EXERCISE PROMPT ▸ If you see a picture in the data below, omit it and copy the rest exactly.

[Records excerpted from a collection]
*-*-*
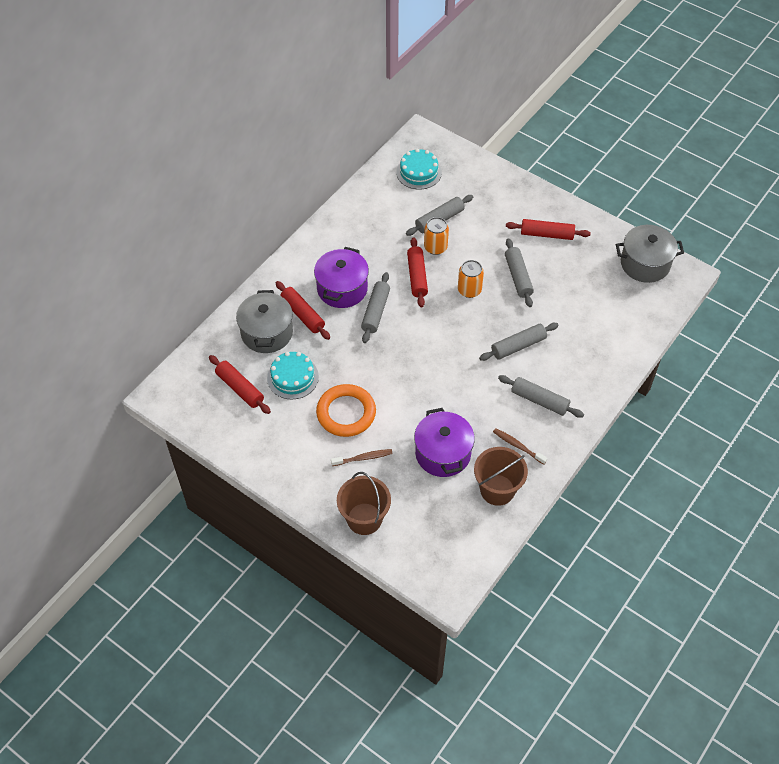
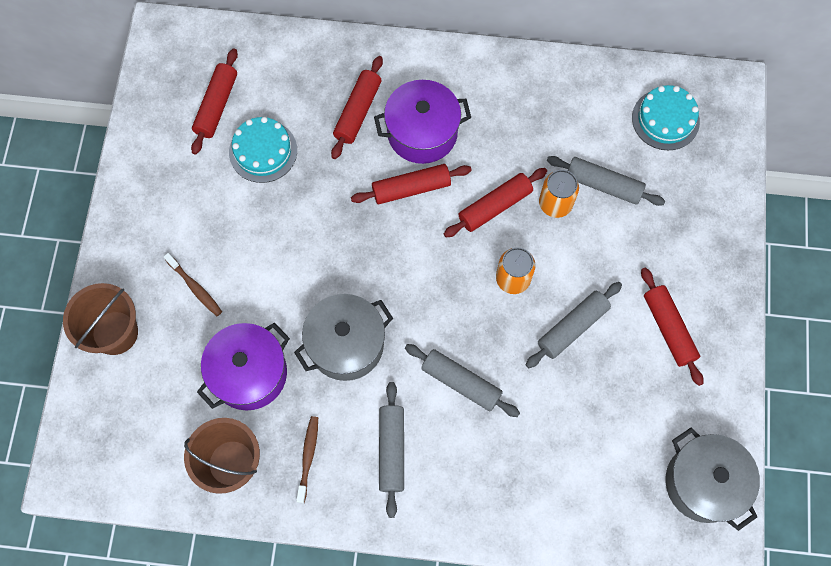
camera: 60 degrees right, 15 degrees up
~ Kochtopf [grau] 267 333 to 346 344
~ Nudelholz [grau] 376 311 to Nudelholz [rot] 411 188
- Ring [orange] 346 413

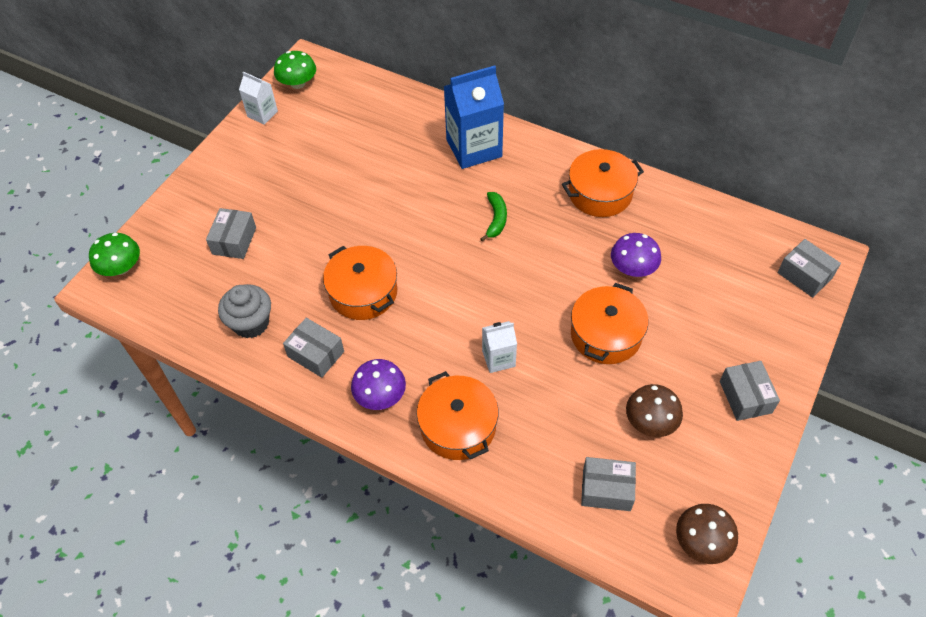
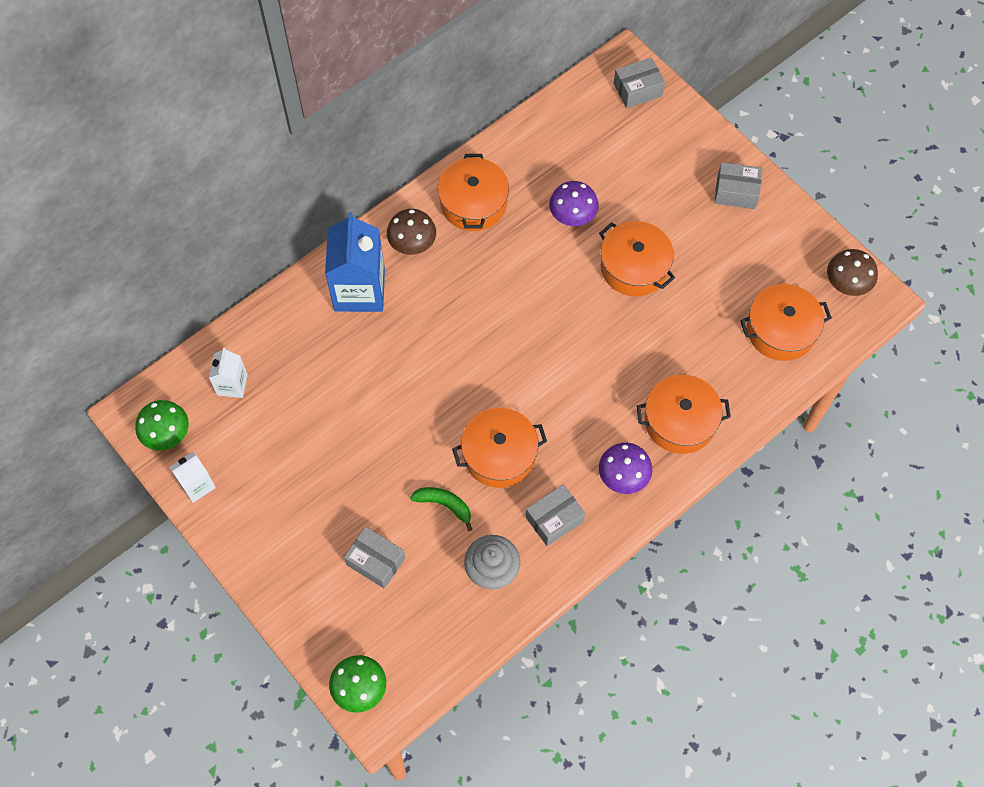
camera: 70 degrees left, 10 degrees up
~ Getränkekarton [weiß] 498 358 to 232 384
~ Pilz [braun] 650 421 to 412 242
~ Banane [grün] 496 219 to 444 505
~ Schachtel [grau] 606 489 to Kochtopf [orange] 780 330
*-*-*
RESPONSE BOX ▸
camera: 60 degrees right, 15 degrees up
~ Kochtopf [grau] 267 333 to 346 344
~ Nudelholz [grau] 376 311 to Nudelholz [rot] 411 188
- Ring [orange] 346 413

camera: 70 degrees left, 10 degrees up
~ Getränkekarton [weiß] 498 358 to 232 384
~ Pilz [braun] 650 421 to 412 242
~ Banane [grün] 496 219 to 444 505
~ Schachtel [grau] 606 489 to Kochtopf [orange] 780 330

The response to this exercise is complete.